Brief: The records follow. Copy them exactly, but omit the pictures.

══════

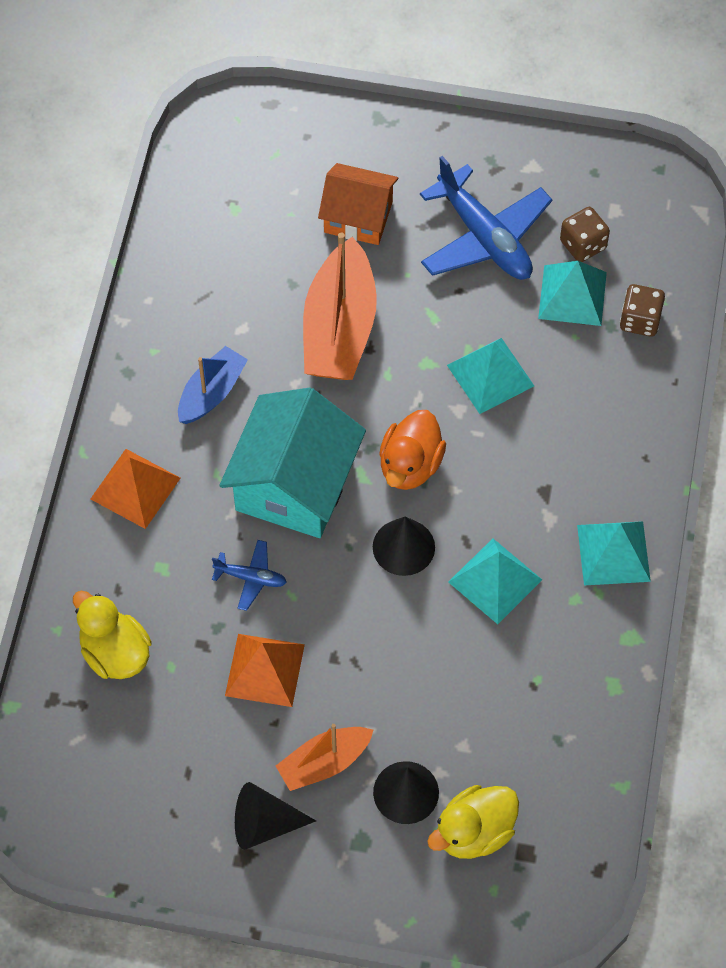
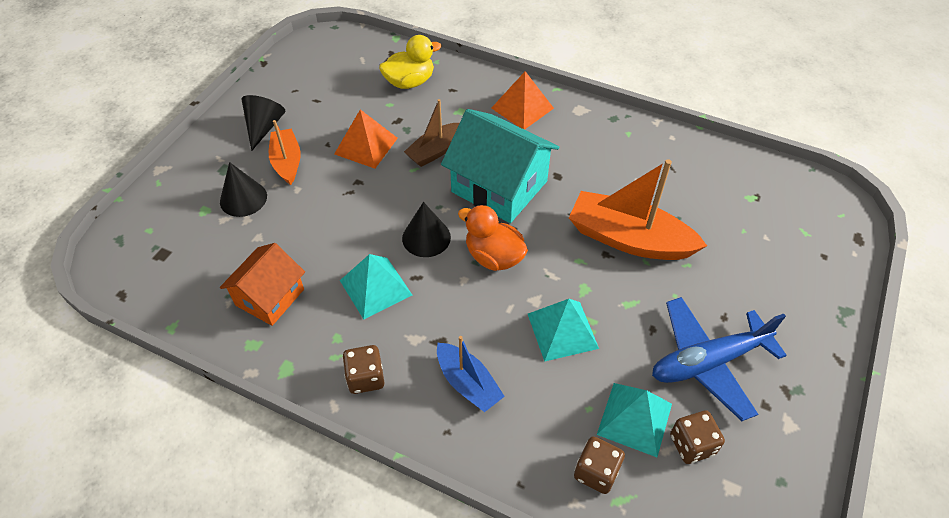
camera: 105 degrees right, 10 degrees down
(212, 393) = (587, 156): blue boat -> blue boat (468, 383)
(251, 578) = (435, 151): blue plane -> brown boat
(358, 217) = (737, 274): orange house -> orange house (269, 297)
(474, 832) = (194, 229): yellow duck -> none
(613, 553) = (365, 378): turquoise pyramid -> brown dice

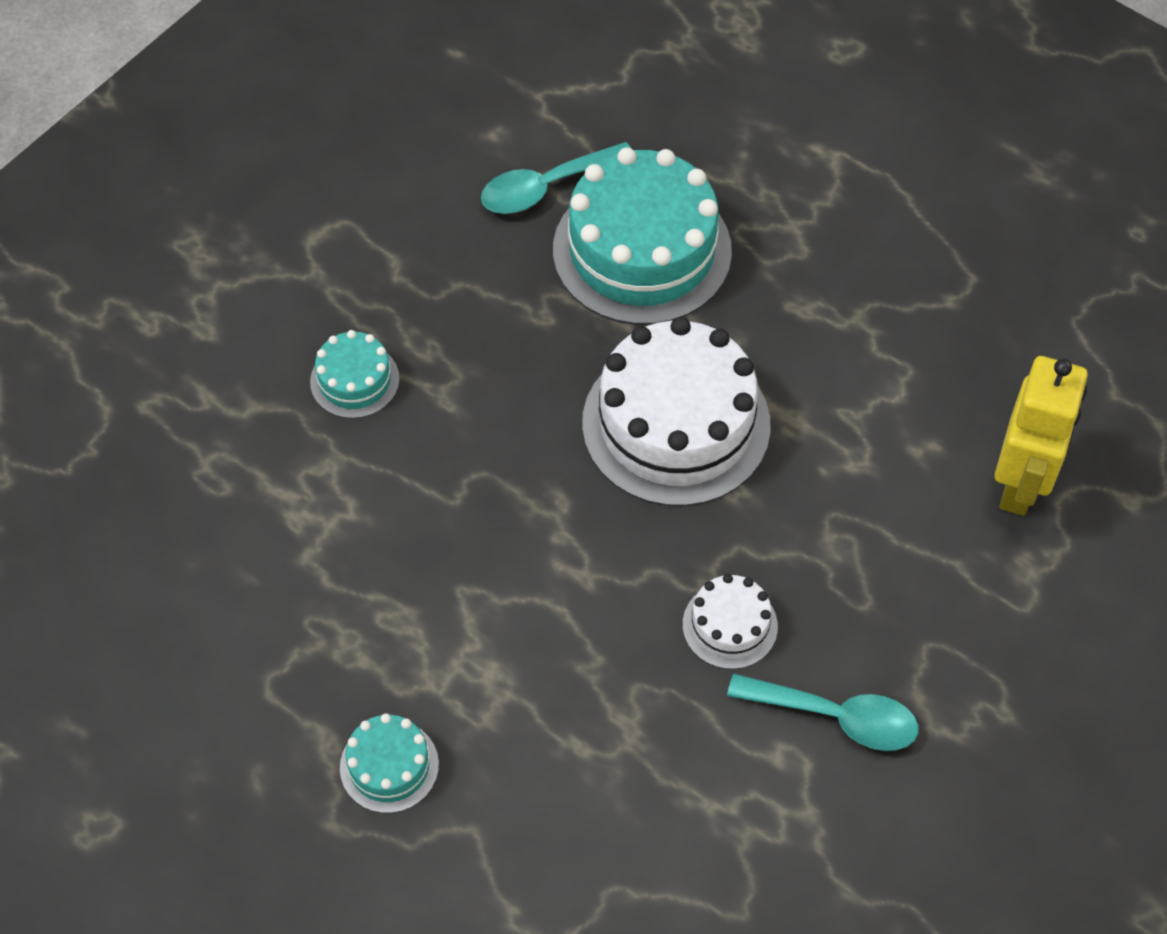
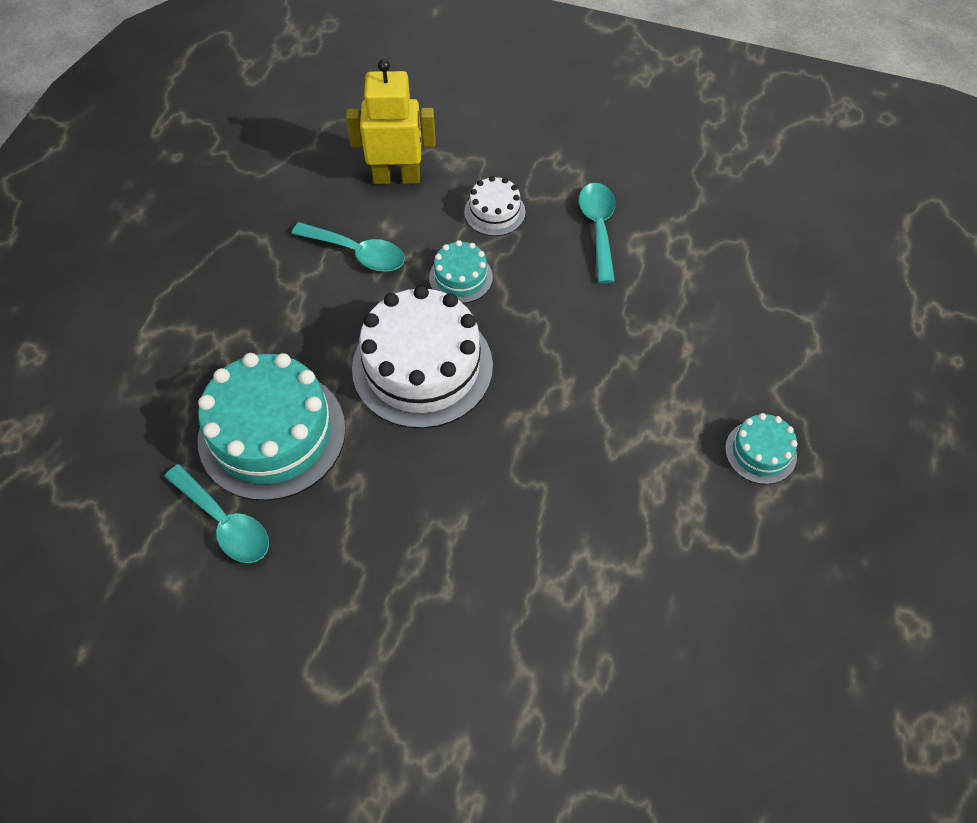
camera: 110 degrees left, 0 degrees up
(354, 380) = (466, 598): turquoise cake -> turquoise cake (460, 277)
(730, 625) = (563, 295): white cake -> white cake (494, 212)
(890, 400) = (357, 253): none -> turquoise spoon

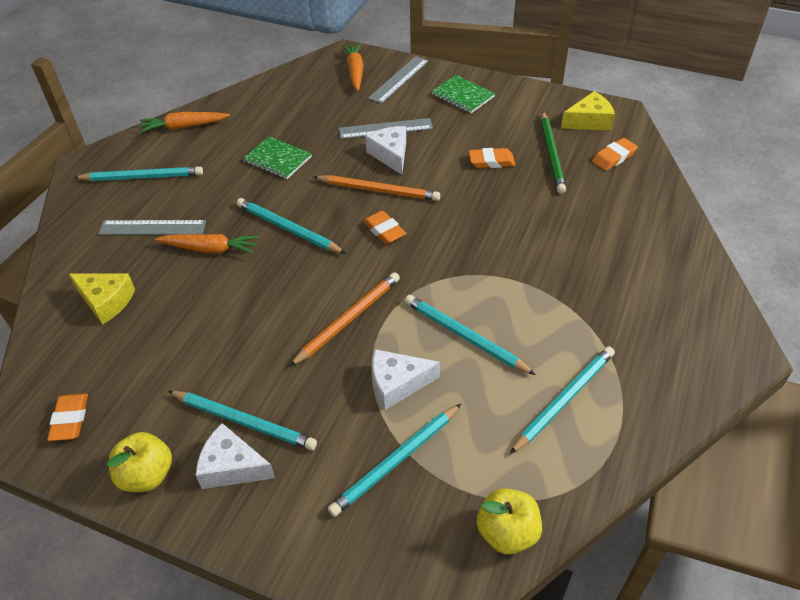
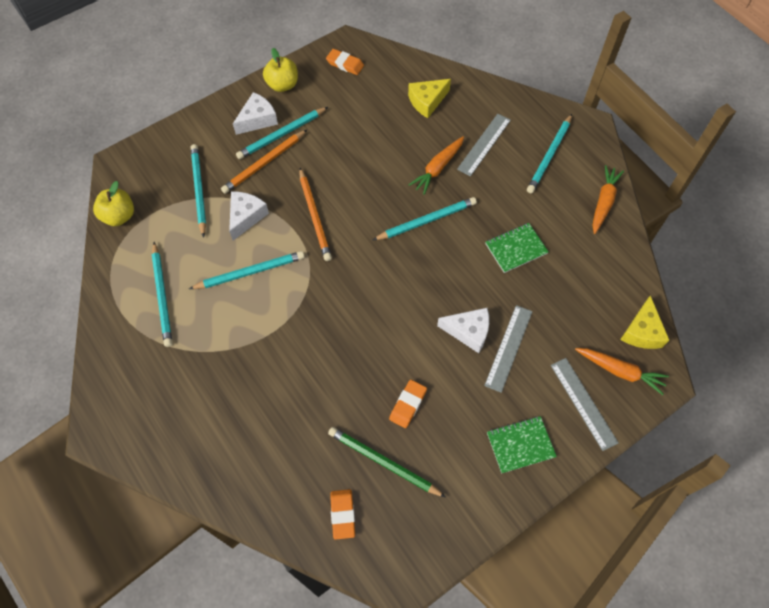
camera: 120 degrees right, 15 degrees up
(378, 190) = (429, 299): orange pencil -> orange pencil (264, 163)
(384, 230) = (381, 279): orange eraser -> none
(589, 121) = (407, 535): yellow cheese -> yellow cheese (642, 331)

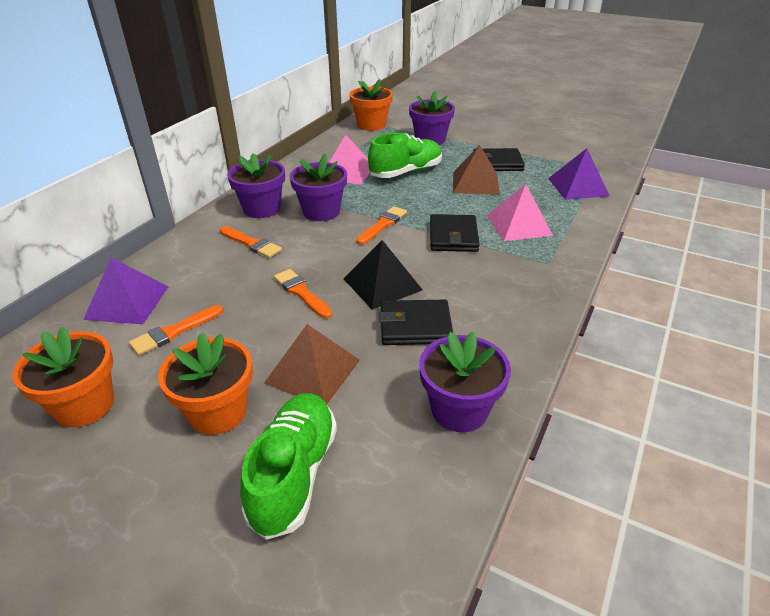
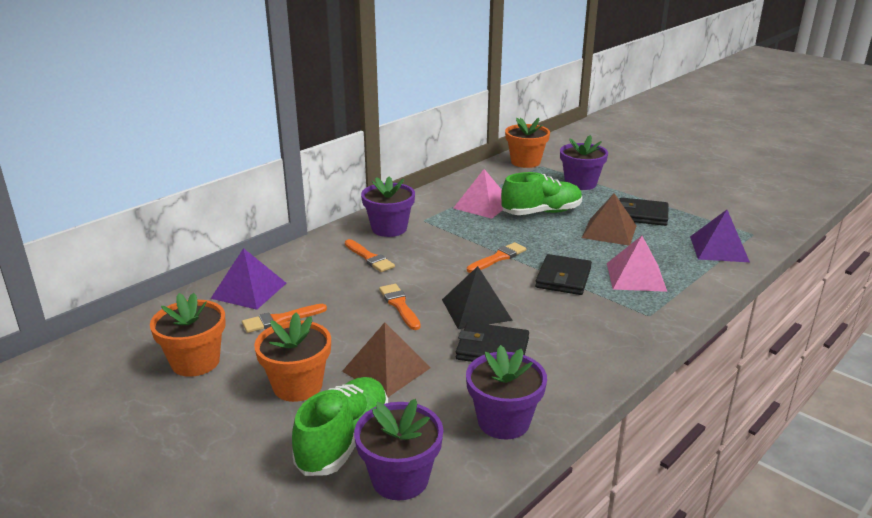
camera: 15 degrees right, 10 degrees down
(321, 211) = (443, 238): purple flower pot -> purple flower pot (400, 479)

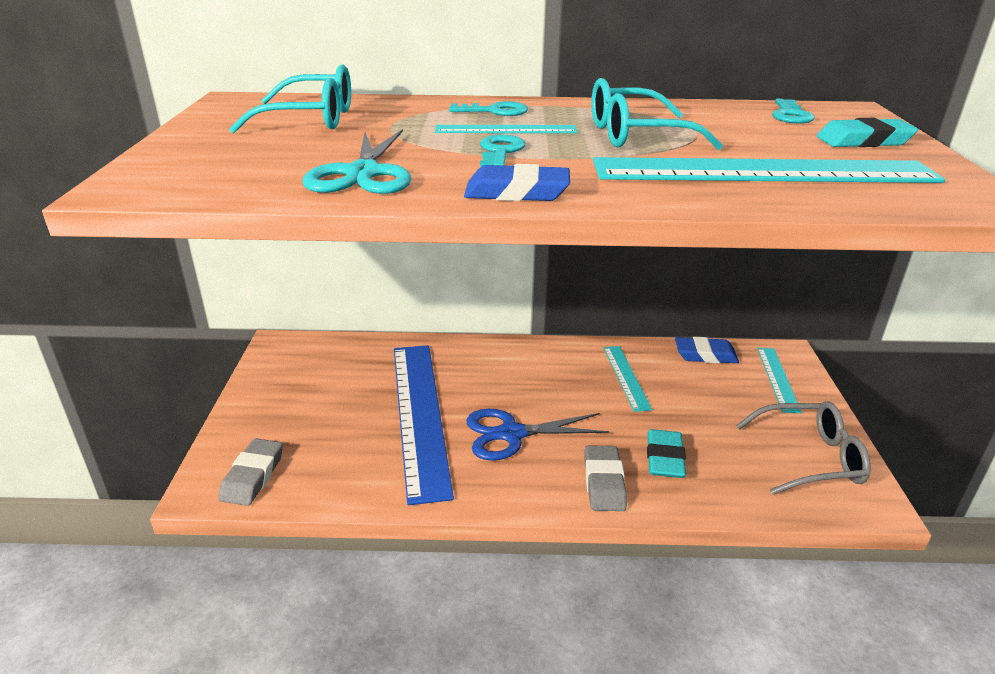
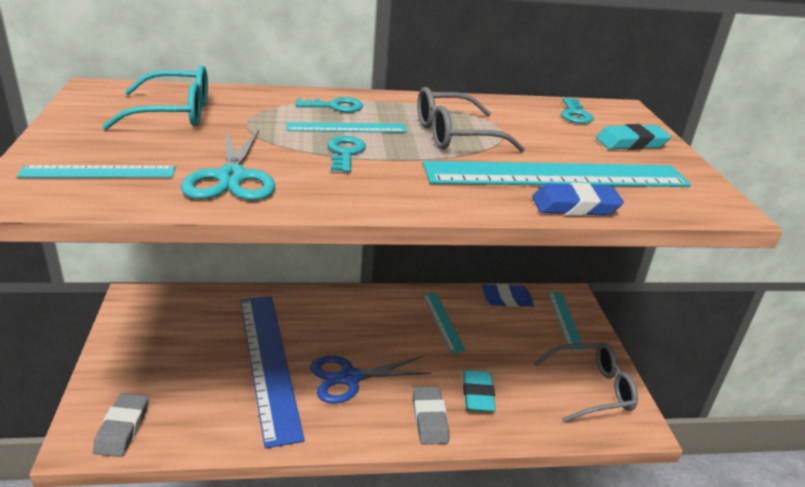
camera: 10 degrees left, 0 degrees up
(216, 169) = (98, 172): none -> turquoise ruler
(517, 192) = (364, 198): blue eraser -> blue eraser (575, 206)
(635, 135) = (454, 135): turquoise glasses -> grey glasses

══════

Response to this exercise:
camera: 105 degrees right, 10 degrees down
(212, 393) = (587, 156): blue boat -> blue boat (468, 383)
(251, 578) = (435, 151): blue plane -> brown boat
(358, 217) = (737, 274): orange house -> orange house (269, 297)
(474, 832) = (194, 229): yellow duck -> none
(613, 553) = (365, 378): turquoise pyramid -> brown dice

camera: 110 degrees left, 0 degrees up
(354, 380) = (466, 598): turquoise cake -> turquoise cake (460, 277)
(730, 625) = (563, 295): white cake -> white cake (494, 212)
(890, 400) = (357, 253): none -> turquoise spoon

camera: 120 degrees right, 15 degrees up
(378, 190) = (429, 299): orange pencil -> orange pencil (264, 163)
(384, 230) = (381, 279): orange eraser -> none
(589, 121) = (407, 535): yellow cheese -> yellow cheese (642, 331)

camera: 15 degrees right, 10 degrees down
(321, 211) = (443, 238): purple flower pot -> purple flower pot (400, 479)

camera: 10 degrees left, 0 degrees up
(216, 169) = (98, 172): none -> turquoise ruler
(517, 192) = (364, 198): blue eraser -> blue eraser (575, 206)
(635, 135) = (454, 135): turquoise glasses -> grey glasses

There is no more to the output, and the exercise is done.